◆ To do
Which lines run from the line with "insert: avión (blanco) [302, 120]" through the line with "move: cohete (morado)" in the entries below? Print them exactly, both ends included, and nothing more.

◆ Recorded information
--- START ---
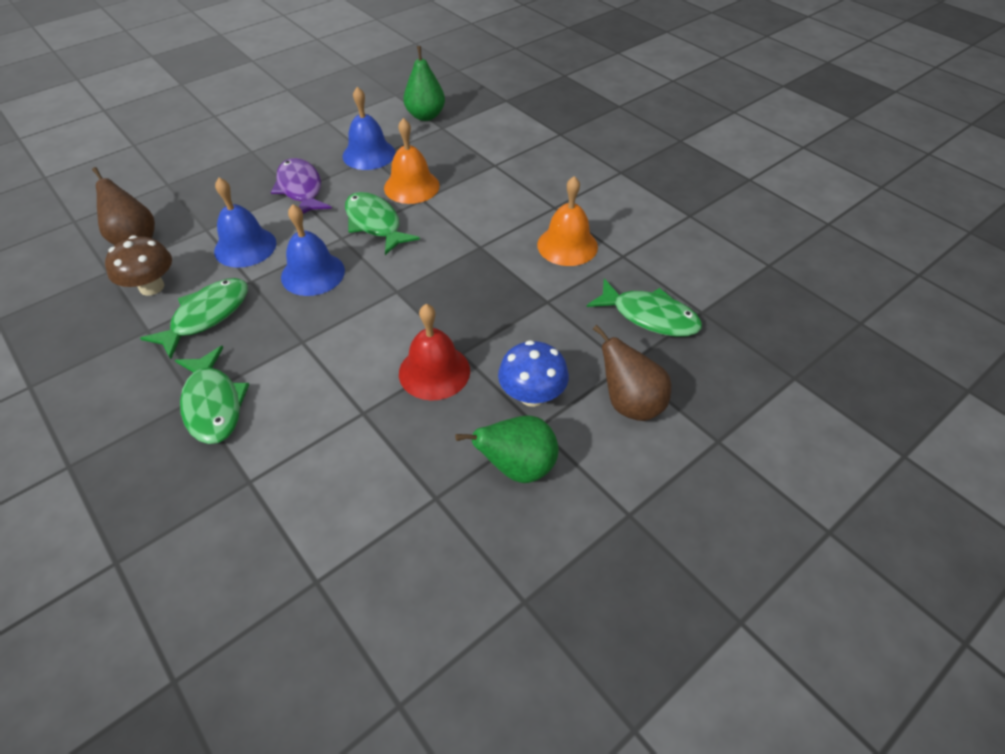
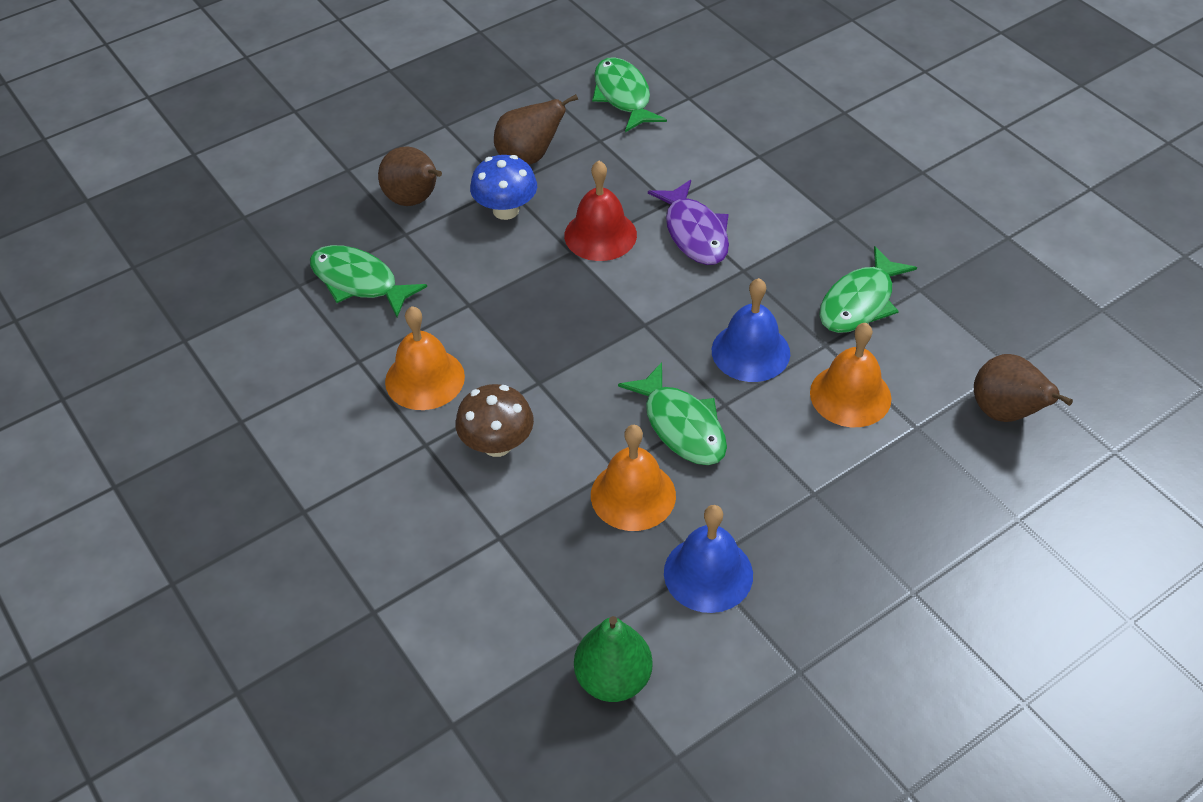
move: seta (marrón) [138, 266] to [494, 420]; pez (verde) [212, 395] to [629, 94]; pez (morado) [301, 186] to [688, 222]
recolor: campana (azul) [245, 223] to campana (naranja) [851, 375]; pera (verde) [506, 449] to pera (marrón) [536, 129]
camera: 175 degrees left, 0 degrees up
--- END ---
--- START ---
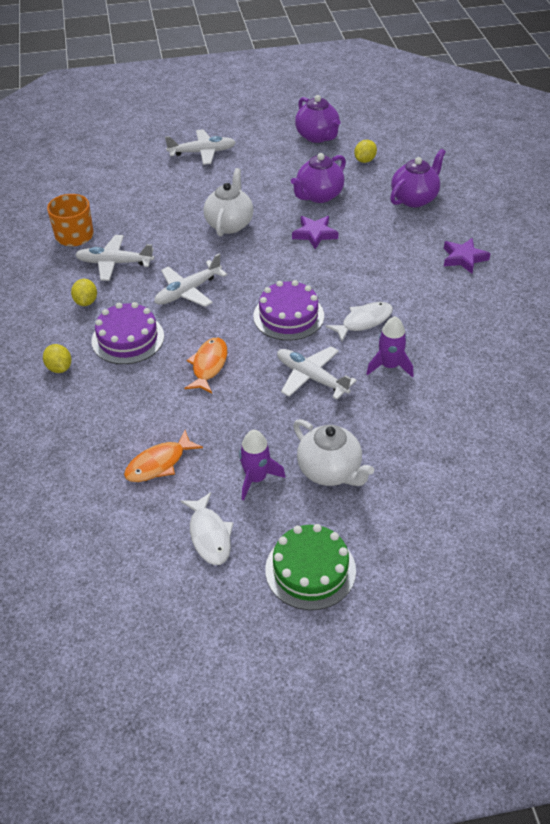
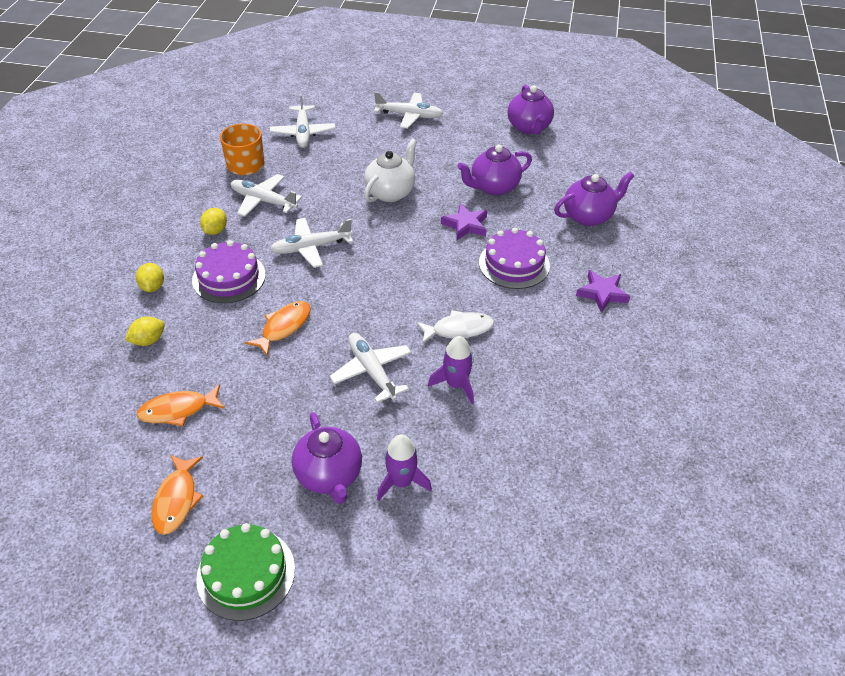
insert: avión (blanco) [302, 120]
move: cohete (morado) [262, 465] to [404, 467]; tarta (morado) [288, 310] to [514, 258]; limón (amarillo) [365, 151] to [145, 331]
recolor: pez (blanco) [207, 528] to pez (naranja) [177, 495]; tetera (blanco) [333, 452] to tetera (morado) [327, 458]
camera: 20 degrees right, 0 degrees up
--- END ---
--- START ---
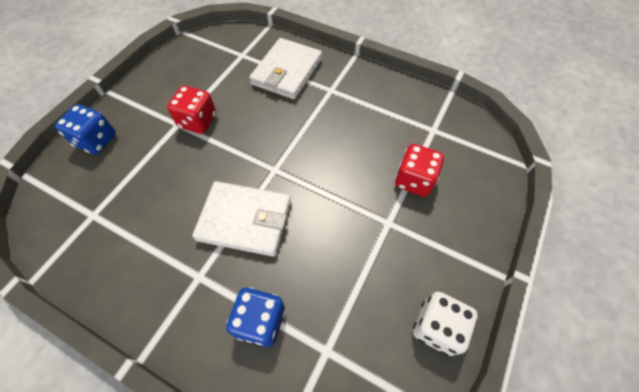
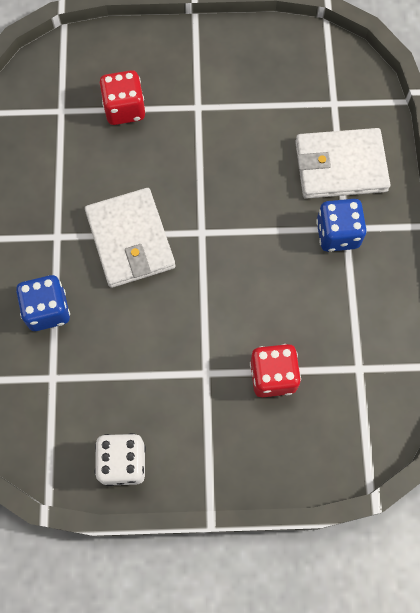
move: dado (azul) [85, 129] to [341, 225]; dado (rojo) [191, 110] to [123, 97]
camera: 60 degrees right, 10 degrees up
--- END ---
◆ Reply
insert: avión (blanco) [302, 120]
move: cohete (morado) [262, 465] to [404, 467]; tarta (morado) [288, 310] to [514, 258]; limón (amarillo) [365, 151] to [145, 331]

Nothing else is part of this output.